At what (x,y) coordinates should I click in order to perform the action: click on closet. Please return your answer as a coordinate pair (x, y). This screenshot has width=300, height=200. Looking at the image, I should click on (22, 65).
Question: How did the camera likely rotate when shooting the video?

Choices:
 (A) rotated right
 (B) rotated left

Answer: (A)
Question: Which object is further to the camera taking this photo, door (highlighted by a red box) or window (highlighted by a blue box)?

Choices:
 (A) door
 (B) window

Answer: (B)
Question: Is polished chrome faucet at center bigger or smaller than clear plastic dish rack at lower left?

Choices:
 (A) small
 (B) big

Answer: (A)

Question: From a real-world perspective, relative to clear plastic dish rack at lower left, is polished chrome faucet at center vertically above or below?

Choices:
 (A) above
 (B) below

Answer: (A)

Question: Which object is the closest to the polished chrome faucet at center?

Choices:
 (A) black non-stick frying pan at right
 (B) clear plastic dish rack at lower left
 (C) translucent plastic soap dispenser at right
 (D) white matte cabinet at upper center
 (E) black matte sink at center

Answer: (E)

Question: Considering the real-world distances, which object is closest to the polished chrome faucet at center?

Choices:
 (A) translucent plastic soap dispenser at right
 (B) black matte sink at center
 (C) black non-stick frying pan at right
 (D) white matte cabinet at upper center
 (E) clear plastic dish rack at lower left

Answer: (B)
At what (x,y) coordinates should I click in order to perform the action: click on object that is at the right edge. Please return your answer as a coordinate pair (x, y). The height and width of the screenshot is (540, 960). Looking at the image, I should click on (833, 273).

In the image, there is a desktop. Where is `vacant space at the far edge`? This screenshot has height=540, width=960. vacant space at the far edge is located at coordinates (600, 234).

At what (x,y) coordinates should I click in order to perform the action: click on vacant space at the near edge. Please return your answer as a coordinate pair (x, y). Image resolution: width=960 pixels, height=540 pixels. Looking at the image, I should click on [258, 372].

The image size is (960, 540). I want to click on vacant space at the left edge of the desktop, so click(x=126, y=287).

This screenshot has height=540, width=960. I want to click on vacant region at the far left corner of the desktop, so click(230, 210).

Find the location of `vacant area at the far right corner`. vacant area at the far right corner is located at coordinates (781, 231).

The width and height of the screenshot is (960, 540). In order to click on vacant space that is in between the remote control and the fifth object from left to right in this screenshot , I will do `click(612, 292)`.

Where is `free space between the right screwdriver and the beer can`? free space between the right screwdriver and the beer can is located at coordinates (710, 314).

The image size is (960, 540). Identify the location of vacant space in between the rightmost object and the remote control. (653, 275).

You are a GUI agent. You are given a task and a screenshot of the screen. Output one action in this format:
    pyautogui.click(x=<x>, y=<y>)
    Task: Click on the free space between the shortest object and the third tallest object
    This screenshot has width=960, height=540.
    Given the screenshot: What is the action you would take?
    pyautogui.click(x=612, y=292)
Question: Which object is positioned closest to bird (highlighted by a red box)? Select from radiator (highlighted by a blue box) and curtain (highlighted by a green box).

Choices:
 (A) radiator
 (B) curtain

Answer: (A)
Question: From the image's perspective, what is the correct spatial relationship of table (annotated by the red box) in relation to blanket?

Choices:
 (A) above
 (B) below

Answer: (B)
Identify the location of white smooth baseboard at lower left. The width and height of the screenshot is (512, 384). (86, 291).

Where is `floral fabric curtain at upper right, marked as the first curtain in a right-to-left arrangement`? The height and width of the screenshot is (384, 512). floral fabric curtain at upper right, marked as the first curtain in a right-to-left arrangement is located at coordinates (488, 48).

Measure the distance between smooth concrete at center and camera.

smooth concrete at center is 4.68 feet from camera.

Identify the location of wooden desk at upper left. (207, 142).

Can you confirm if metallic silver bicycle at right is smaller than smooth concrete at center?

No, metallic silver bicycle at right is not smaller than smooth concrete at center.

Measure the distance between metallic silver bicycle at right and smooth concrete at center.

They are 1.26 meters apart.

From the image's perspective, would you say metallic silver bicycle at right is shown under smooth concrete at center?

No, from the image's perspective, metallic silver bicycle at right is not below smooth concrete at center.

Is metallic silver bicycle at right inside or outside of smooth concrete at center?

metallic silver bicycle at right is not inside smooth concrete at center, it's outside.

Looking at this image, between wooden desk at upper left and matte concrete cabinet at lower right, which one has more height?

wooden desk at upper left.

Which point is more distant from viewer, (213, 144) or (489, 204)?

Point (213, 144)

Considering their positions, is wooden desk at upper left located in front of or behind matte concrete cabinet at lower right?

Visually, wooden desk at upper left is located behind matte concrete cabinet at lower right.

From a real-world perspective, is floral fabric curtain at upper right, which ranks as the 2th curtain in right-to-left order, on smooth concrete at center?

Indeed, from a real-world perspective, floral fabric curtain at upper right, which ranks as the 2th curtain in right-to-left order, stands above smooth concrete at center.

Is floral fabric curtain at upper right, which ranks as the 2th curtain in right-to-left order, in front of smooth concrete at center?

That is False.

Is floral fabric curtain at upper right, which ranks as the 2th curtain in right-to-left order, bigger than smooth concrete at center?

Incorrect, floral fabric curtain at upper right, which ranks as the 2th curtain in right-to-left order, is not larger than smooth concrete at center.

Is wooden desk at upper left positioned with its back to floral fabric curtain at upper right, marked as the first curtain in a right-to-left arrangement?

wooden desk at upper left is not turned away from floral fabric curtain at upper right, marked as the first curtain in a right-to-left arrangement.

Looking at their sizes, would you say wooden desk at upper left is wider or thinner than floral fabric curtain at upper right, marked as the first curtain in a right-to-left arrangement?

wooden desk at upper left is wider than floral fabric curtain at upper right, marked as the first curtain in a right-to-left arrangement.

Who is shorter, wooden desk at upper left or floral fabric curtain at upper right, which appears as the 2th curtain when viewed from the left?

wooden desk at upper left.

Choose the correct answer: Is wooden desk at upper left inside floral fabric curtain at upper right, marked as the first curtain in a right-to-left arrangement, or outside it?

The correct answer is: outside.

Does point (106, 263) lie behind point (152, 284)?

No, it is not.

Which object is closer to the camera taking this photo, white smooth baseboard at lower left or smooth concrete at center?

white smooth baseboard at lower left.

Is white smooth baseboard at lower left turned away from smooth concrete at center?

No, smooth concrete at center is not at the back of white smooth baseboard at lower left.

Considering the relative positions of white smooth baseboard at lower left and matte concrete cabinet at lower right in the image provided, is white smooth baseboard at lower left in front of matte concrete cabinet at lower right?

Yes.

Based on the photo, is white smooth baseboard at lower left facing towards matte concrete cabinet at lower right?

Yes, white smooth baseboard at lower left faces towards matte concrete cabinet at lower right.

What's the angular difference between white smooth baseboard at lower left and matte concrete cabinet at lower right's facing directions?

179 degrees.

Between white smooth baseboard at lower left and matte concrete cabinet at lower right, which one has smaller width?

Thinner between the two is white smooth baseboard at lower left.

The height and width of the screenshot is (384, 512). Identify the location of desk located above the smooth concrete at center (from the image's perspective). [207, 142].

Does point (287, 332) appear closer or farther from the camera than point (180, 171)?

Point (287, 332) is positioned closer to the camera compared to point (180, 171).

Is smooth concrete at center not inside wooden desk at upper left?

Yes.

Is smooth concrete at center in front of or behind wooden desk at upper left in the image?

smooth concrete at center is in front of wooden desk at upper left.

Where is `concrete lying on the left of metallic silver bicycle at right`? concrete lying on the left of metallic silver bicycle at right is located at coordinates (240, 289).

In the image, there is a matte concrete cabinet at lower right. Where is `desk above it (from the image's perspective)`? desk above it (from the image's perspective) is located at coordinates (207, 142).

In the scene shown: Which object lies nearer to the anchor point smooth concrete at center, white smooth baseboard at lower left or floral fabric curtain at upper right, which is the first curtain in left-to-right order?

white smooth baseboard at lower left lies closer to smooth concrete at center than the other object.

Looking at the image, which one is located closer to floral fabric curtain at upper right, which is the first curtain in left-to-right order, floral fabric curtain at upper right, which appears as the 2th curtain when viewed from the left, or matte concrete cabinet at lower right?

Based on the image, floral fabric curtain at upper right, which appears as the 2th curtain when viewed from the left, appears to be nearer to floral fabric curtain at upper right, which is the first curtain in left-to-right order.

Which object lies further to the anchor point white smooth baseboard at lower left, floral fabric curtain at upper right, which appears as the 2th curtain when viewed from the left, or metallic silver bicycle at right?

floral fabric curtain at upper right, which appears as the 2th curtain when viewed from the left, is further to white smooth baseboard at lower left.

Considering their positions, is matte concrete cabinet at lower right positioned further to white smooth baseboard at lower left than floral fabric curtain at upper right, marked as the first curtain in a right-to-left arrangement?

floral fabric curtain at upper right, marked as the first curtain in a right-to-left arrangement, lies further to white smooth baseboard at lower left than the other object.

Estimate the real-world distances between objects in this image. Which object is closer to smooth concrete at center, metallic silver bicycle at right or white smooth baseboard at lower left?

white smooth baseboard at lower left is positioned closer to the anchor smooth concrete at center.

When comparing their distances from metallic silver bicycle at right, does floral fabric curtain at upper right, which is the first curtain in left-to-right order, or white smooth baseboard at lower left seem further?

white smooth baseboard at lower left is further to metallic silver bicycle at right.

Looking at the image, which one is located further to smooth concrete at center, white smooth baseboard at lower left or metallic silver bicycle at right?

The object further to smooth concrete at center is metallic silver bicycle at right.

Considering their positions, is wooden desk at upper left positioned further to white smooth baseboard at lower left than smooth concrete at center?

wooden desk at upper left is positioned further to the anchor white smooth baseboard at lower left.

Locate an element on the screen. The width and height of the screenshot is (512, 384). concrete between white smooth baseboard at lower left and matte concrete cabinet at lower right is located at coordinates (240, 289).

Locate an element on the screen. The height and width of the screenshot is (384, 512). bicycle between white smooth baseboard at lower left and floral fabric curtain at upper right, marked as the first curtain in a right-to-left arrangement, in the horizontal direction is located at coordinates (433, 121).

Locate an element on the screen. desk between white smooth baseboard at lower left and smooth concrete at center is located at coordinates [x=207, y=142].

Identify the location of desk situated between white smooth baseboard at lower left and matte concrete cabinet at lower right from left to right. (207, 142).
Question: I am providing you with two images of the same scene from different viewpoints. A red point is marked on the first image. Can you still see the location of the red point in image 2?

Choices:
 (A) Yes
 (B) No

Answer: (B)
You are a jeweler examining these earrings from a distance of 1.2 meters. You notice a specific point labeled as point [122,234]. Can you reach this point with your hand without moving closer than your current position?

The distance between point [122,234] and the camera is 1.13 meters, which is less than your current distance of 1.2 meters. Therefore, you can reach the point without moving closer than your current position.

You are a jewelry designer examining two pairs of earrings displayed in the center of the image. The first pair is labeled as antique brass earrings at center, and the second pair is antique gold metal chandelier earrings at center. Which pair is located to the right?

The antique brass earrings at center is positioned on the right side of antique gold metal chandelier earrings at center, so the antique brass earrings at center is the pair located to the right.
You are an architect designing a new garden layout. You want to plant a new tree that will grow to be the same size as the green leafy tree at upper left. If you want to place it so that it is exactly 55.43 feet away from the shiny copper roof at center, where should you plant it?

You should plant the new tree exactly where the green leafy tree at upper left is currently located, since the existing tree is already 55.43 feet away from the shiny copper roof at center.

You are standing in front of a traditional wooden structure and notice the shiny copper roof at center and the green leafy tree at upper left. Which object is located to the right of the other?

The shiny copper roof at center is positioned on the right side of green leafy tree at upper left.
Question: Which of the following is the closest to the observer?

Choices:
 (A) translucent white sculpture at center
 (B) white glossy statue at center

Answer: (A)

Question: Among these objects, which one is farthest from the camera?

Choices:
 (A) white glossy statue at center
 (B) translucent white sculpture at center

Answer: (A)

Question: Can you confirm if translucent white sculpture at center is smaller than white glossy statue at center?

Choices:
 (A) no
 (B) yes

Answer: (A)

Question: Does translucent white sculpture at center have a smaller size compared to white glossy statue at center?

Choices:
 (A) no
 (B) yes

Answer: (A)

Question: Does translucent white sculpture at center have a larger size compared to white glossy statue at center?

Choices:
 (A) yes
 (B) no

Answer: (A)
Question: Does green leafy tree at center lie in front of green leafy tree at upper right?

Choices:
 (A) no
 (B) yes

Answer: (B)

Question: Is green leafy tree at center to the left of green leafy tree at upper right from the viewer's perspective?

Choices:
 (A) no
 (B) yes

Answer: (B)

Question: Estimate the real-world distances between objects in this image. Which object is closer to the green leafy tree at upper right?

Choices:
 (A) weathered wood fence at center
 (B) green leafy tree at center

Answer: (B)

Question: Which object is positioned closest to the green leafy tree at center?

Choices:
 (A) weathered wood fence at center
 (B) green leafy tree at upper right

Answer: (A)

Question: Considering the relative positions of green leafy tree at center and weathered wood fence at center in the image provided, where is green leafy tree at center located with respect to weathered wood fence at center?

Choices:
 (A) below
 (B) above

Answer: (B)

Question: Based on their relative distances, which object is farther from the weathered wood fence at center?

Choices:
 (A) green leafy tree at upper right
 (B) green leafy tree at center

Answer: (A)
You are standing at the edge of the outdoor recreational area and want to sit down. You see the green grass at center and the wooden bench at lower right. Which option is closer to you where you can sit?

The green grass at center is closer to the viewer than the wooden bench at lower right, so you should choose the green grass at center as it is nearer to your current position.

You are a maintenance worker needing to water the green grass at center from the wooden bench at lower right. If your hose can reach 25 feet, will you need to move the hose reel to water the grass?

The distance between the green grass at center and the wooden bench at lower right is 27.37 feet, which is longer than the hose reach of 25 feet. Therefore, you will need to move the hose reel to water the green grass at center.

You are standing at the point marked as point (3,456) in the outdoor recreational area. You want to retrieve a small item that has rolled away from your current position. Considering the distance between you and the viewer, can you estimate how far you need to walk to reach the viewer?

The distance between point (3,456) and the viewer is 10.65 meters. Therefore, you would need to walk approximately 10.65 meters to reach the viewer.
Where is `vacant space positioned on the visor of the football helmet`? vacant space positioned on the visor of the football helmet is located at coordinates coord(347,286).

....

**TASK TO COMPLETE:** Render the records from the line containing "coordinates (710, 314)." through the line containing "Identify the location of wooden", inclusive, as a JSON list of strings with one string per line, omitting blank lines.

**RESPONSE TO THE EXERCISE:**
[
  "Where is `free space between the right screwdriver and the beer can`? free space between the right screwdriver and the beer can is located at coordinates (710, 314).",
  "The image size is (960, 540). Identify the location of vacant space in between the rightmost object and the remote control. (653, 275).",
  "You are a GUI agent. You are given a task and a screenshot of the screen. Output one action in this format:",
  "    pyautogui.click(x=<x>, y=<y>)",
  "    Task: Click on the free space between the shortest object and the third tallest object",
  "    This screenshot has width=960, height=540.",
  "    Given the screenshot: What is the action you would take?",
  "    pyautogui.click(x=612, y=292)",
  "Question: Which object is positioned closest to bird (highlighted by a red box)? Select from radiator (highlighted by a blue box) and curtain (highlighted by a green box).",
  "Choices:",
  " (A) radiator",
  " (B) curtain",
  "Answer: (A)",
  "Question: From the image's perspective, what is the correct spatial relationship of table (annotated by the red box) in relation to blanket?",
  "Choices:",
  " (A) above",
  " (B) below",
  "Answer: (B)",
  "Identify the location of white smooth baseboard at lower left. The width and height of the screenshot is (512, 384). (86, 291).",
  "Where is `floral fabric curtain at upper right, marked as the first curtain in a right-to-left arrangement`? The height and width of the screenshot is (384, 512). floral fabric curtain at upper right, marked as the first curtain in a right-to-left arrangement is located at coordinates (488, 48).",
  "Measure the distance between smooth concrete at center and camera.",
  "smooth concrete at center is 4.68 feet from camera.",
  "Identify the location of wooden desk at upper left. (207, 142)."
]